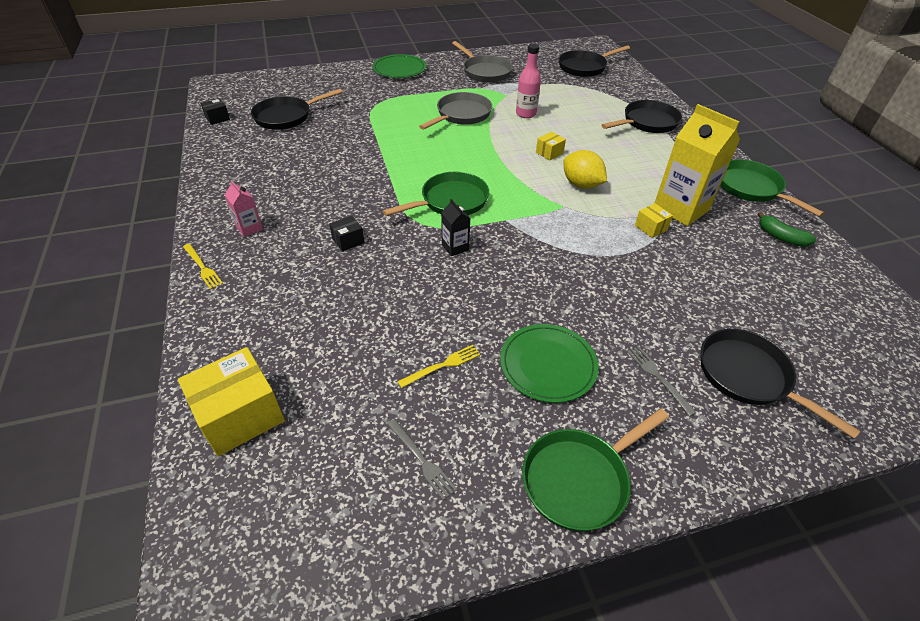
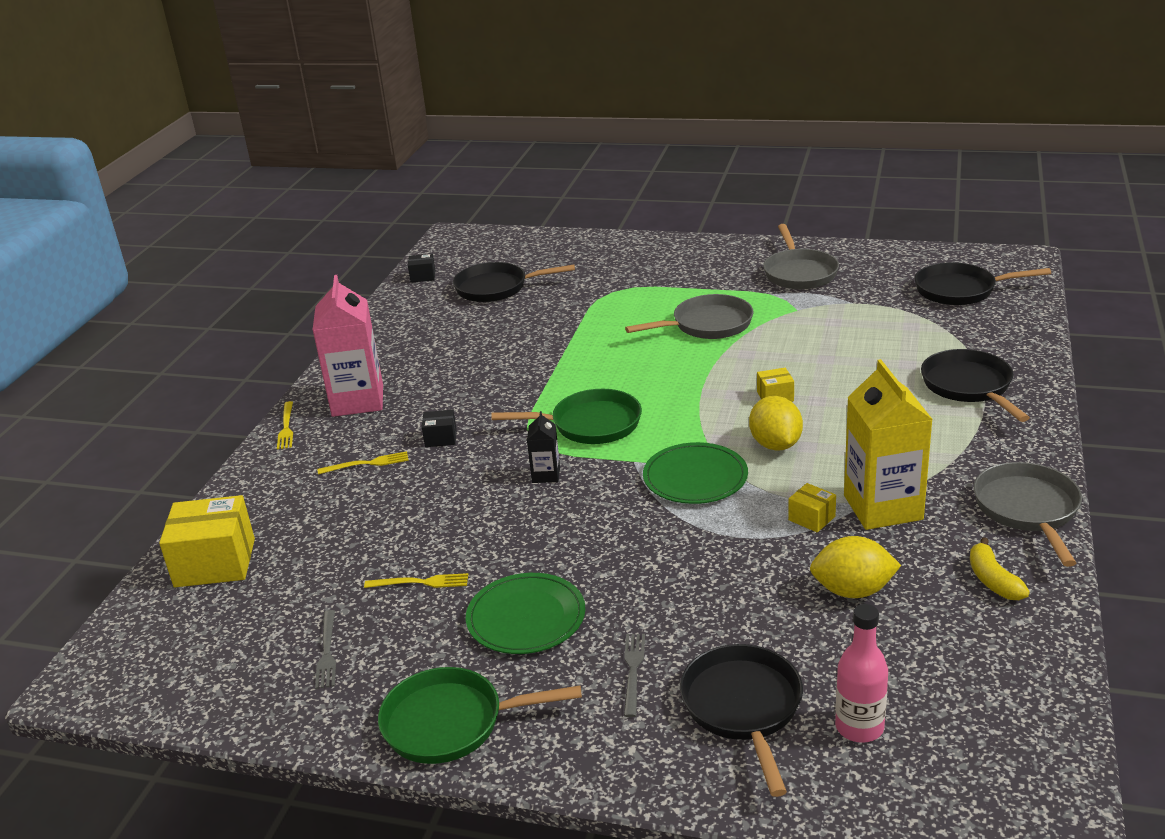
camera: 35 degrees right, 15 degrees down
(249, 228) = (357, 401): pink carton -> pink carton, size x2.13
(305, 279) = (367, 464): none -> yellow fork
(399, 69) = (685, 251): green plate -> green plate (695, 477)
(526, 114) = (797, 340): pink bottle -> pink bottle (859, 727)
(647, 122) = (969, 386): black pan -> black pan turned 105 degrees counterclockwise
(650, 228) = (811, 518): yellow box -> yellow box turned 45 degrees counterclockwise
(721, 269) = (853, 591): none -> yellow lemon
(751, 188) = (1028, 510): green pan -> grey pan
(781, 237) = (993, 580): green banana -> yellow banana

◆ ◆ ◆ ◆

_WORK TO COMPLETE_. The response should be the full material, repeated exactly, with images removed.

_THE COMPLETED TASK_.
camera: 35 degrees right, 15 degrees down
(249, 228) = (357, 401): pink carton -> pink carton, size x2.13
(305, 279) = (367, 464): none -> yellow fork
(399, 69) = (685, 251): green plate -> green plate (695, 477)
(526, 114) = (797, 340): pink bottle -> pink bottle (859, 727)
(647, 122) = (969, 386): black pan -> black pan turned 105 degrees counterclockwise
(650, 228) = (811, 518): yellow box -> yellow box turned 45 degrees counterclockwise
(721, 269) = (853, 591): none -> yellow lemon
(751, 188) = (1028, 510): green pan -> grey pan
(781, 237) = (993, 580): green banana -> yellow banana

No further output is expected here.